» Task to carry out
Once the line holding "change=relocated; old=white phone;" appears, repeat it and each line after it to the end of the data, exactly and with nothing else; pictures stay out.

» Dataset records

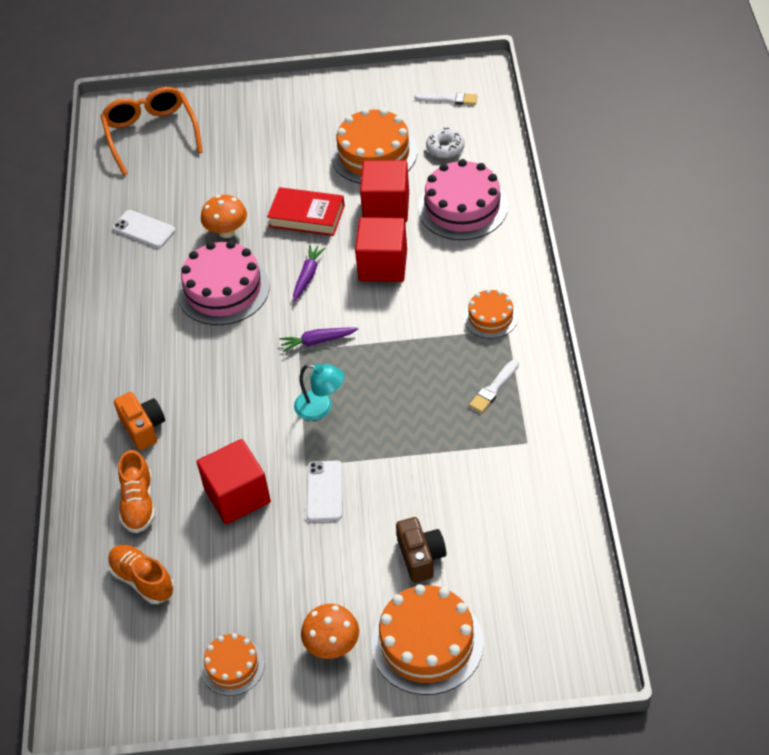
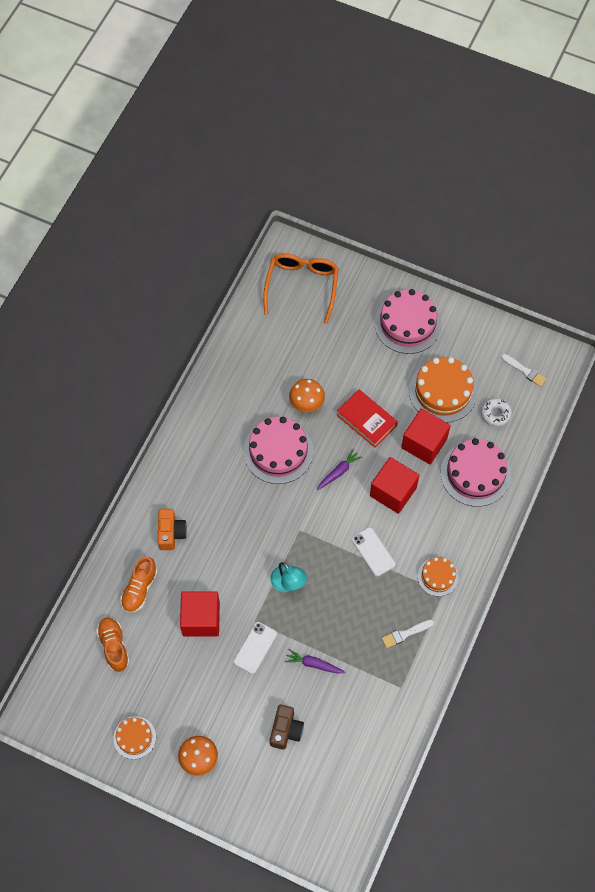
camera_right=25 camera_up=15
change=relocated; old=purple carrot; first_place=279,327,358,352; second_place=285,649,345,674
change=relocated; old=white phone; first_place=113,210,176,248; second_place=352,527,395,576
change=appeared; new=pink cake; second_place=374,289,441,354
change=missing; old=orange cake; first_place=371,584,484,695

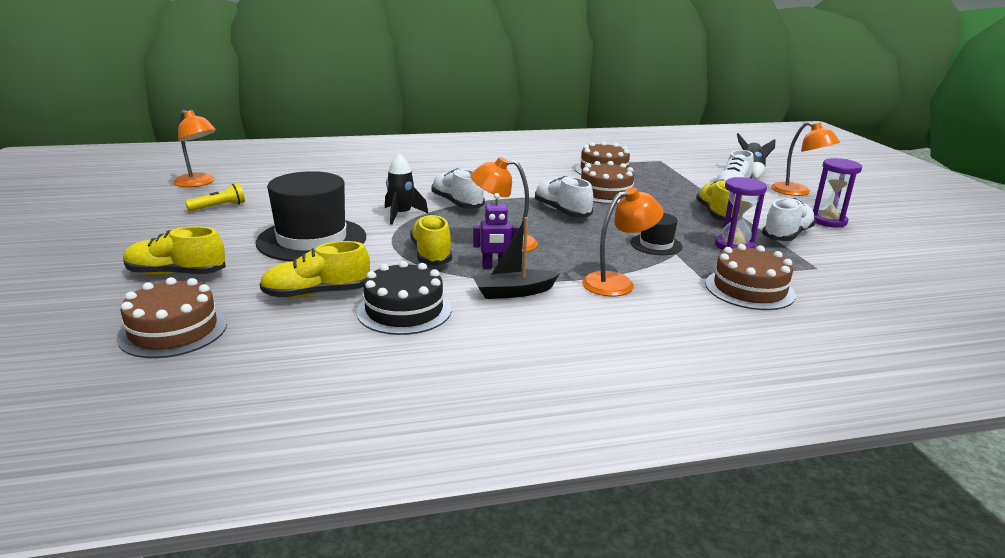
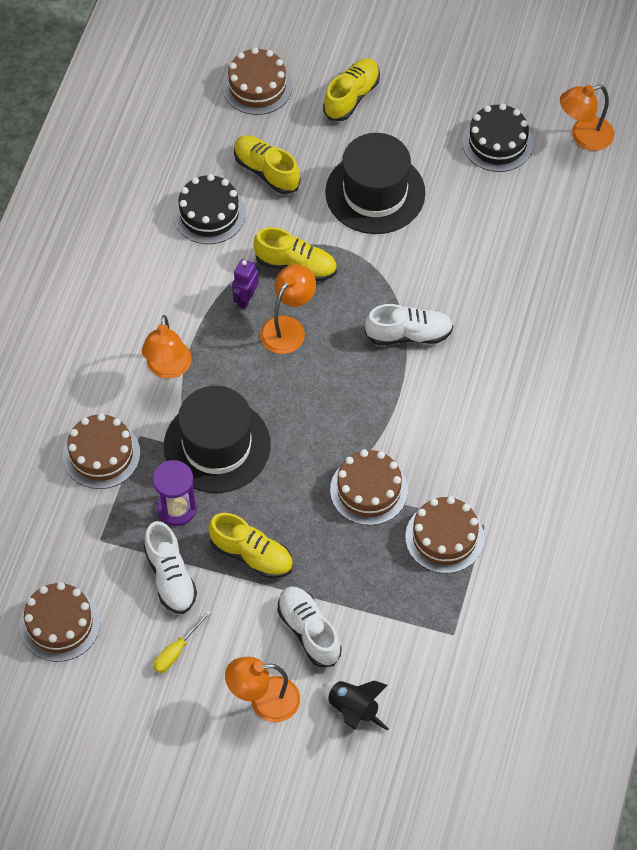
camera_right=120 camera_up=35
change=appeared; new=brown cake; second_place=20,582,100,662
change=exchanged; old=purple hourglass; new=yellow screwdriver; first_place=813,158,862,228; second_place=153,610,212,673
change=size; old=black hat; first_place=630,213,683,255; second_place=164,386,271,493; factor=2.05
change=spun; old=yellow shoe; first_place=260,241,370,298; second_place=234,135,301,194; degrees=-60
change=exchanged; old=yellow flashlight; new=black cake; first_place=185,183,245,211; second_place=462,103,533,172
change=missing; old=black rocket; first_place=385,153,428,225
change=missing; old=black boat; first_place=472,217,560,299
change=missing; old=white shoe; first_place=535,176,593,217

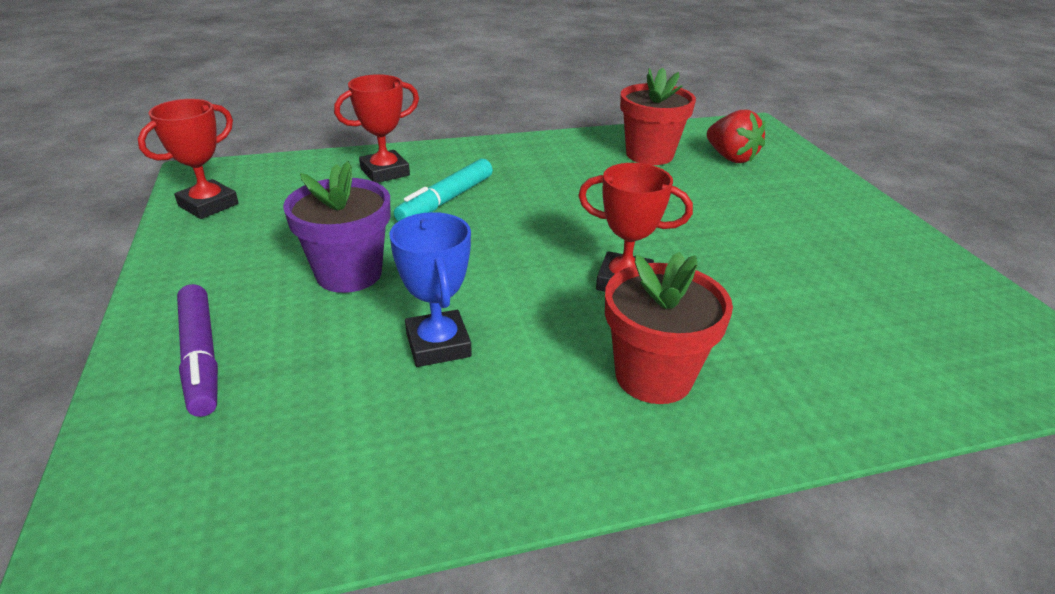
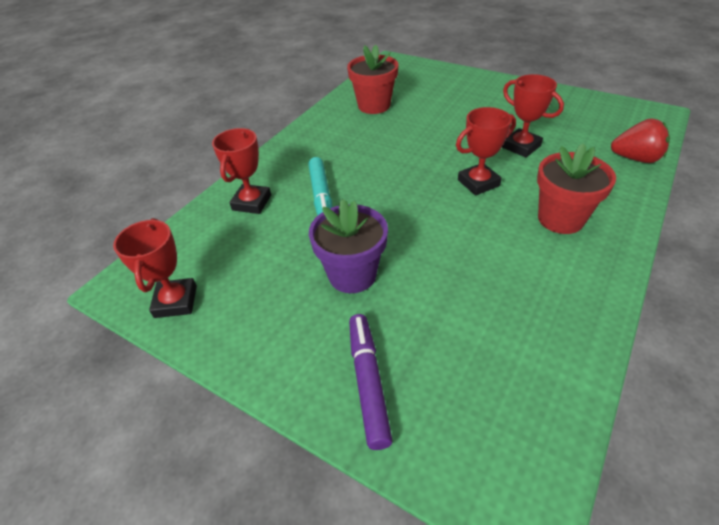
camera_right=-40 camera_up=10
change=spun; old=purple marker; first_place=177,284,218,417; second_place=349,314,393,450; degrees=-120
change=appeared; new=red trophy; second_place=502,74,564,157
change=relocated; old=red strawberry; first_place=707,110,765,163; second_place=611,118,670,163
change=missing; old=blue trophy; first_place=390,212,472,367

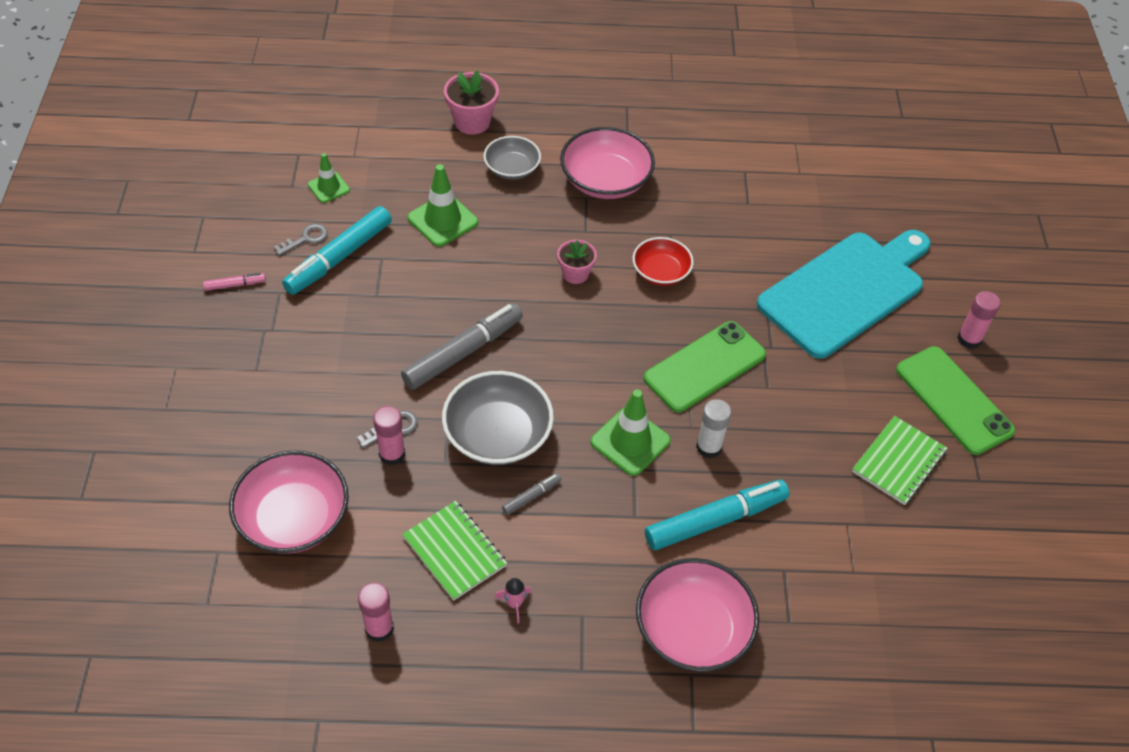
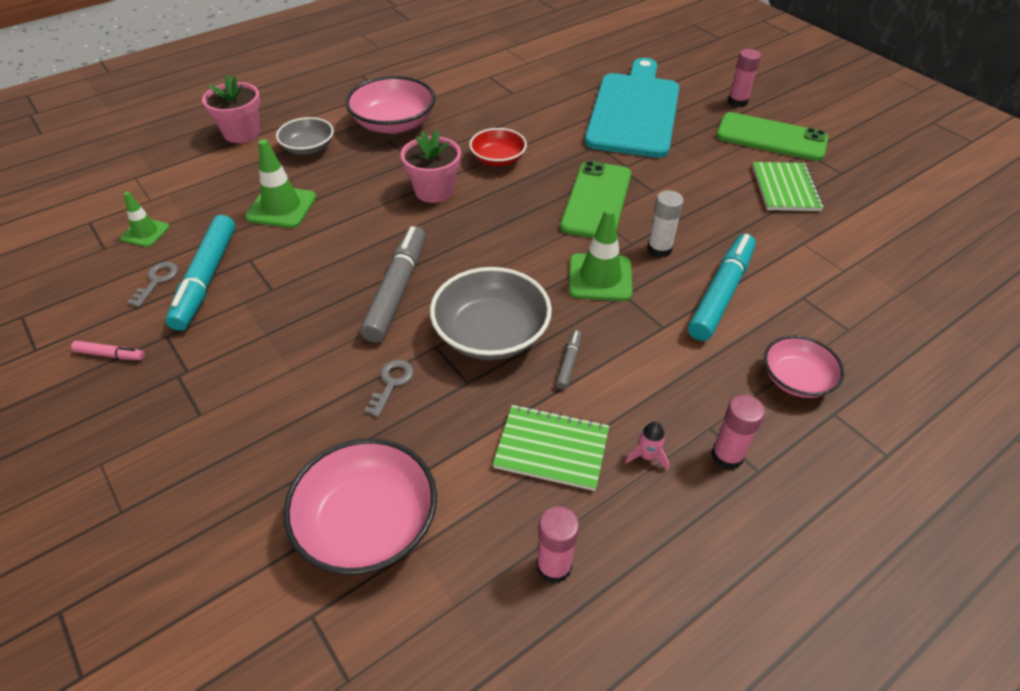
camera_right=-35 camera_up=-5
change=spun; old=pink marker; first_place=203,273,266,291; second_place=71,341,145,360; degrees=60
change=size; old=pink flower pot; first_place=557,240,597,284; second_place=401,130,461,203; factor=1.52
change=relocated; old=pink glue stick; first_place=373,406,405,465; second_place=711,395,765,470
change=size; old=pink bowl; first_place=636,558,759,672; second_place=764,336,844,398; factor=0.61

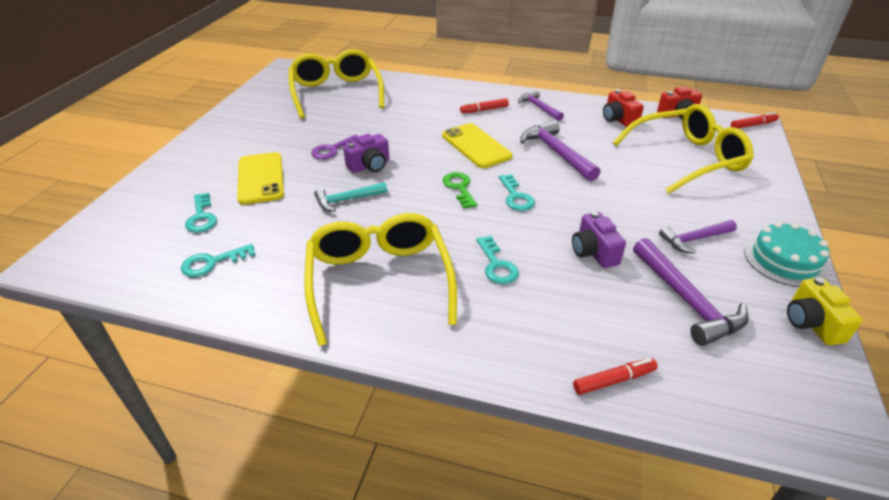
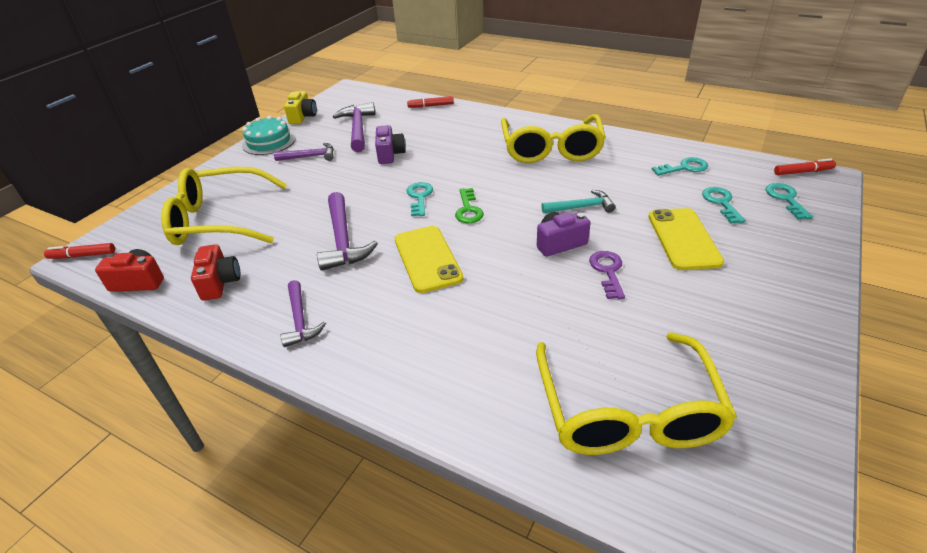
camera_right=-165 camera_up=0
change=spun; old=purple key; first_place=311,135,358,159; second_place=589,251,625,299; degrees=-60
change=relocated; old=turquoise key; first_place=476,236,519,284; second_place=766,183,813,220
change=relocated; old=red marker; first_place=460,98,509,113; second_place=774,159,836,175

» Output below
change=relocated; old=white phone; first_place=113,210,176,248; second_place=352,527,395,576
change=appeared; new=pink cake; second_place=374,289,441,354
change=missing; old=orange cake; first_place=371,584,484,695

camera_right=120 camera_up=35
change=appeared; new=brown cake; second_place=20,582,100,662
change=exchanged; old=purple hourglass; new=yellow screwdriver; first_place=813,158,862,228; second_place=153,610,212,673
change=size; old=black hat; first_place=630,213,683,255; second_place=164,386,271,493; factor=2.05
change=spun; old=yellow shoe; first_place=260,241,370,298; second_place=234,135,301,194; degrees=-60
change=exchanged; old=yellow flashlight; new=black cake; first_place=185,183,245,211; second_place=462,103,533,172
change=missing; old=black rocket; first_place=385,153,428,225
change=missing; old=black boat; first_place=472,217,560,299
change=missing; old=white shoe; first_place=535,176,593,217

camera_right=-40 camera_up=10
change=spun; old=purple marker; first_place=177,284,218,417; second_place=349,314,393,450; degrees=-120
change=appeared; new=red trophy; second_place=502,74,564,157
change=relocated; old=red strawberry; first_place=707,110,765,163; second_place=611,118,670,163
change=missing; old=blue trophy; first_place=390,212,472,367

camera_right=-35 camera_up=-5
change=spun; old=pink marker; first_place=203,273,266,291; second_place=71,341,145,360; degrees=60
change=size; old=pink flower pot; first_place=557,240,597,284; second_place=401,130,461,203; factor=1.52
change=relocated; old=pink glue stick; first_place=373,406,405,465; second_place=711,395,765,470
change=size; old=pink bowl; first_place=636,558,759,672; second_place=764,336,844,398; factor=0.61

camera_right=-165 camera_up=0
change=spun; old=purple key; first_place=311,135,358,159; second_place=589,251,625,299; degrees=-60
change=relocated; old=turquoise key; first_place=476,236,519,284; second_place=766,183,813,220
change=relocated; old=red marker; first_place=460,98,509,113; second_place=774,159,836,175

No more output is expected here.